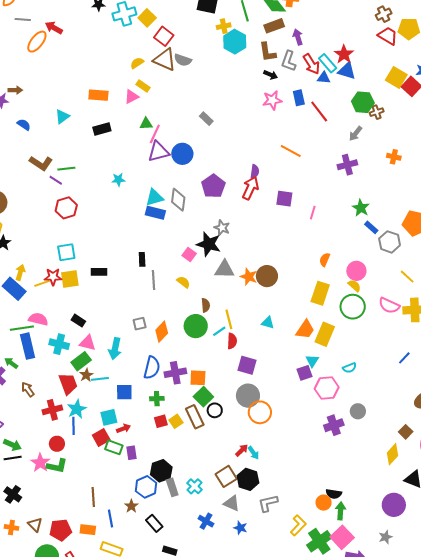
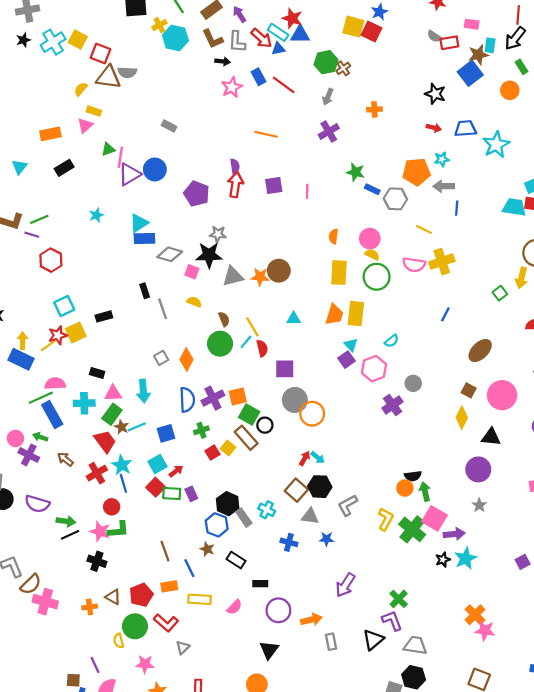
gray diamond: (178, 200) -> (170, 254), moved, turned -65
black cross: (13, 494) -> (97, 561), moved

...

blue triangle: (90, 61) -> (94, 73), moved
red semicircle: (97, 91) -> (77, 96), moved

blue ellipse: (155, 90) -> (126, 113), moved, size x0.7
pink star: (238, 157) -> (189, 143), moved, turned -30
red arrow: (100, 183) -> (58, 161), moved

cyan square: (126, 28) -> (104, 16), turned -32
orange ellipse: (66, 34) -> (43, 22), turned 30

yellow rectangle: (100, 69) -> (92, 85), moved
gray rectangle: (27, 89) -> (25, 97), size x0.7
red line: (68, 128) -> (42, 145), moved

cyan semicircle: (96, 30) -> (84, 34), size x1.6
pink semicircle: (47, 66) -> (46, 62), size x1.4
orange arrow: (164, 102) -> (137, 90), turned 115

• Work required
For this data, state how many lines include the word "cyan", with nothing added.

• Problem solution
2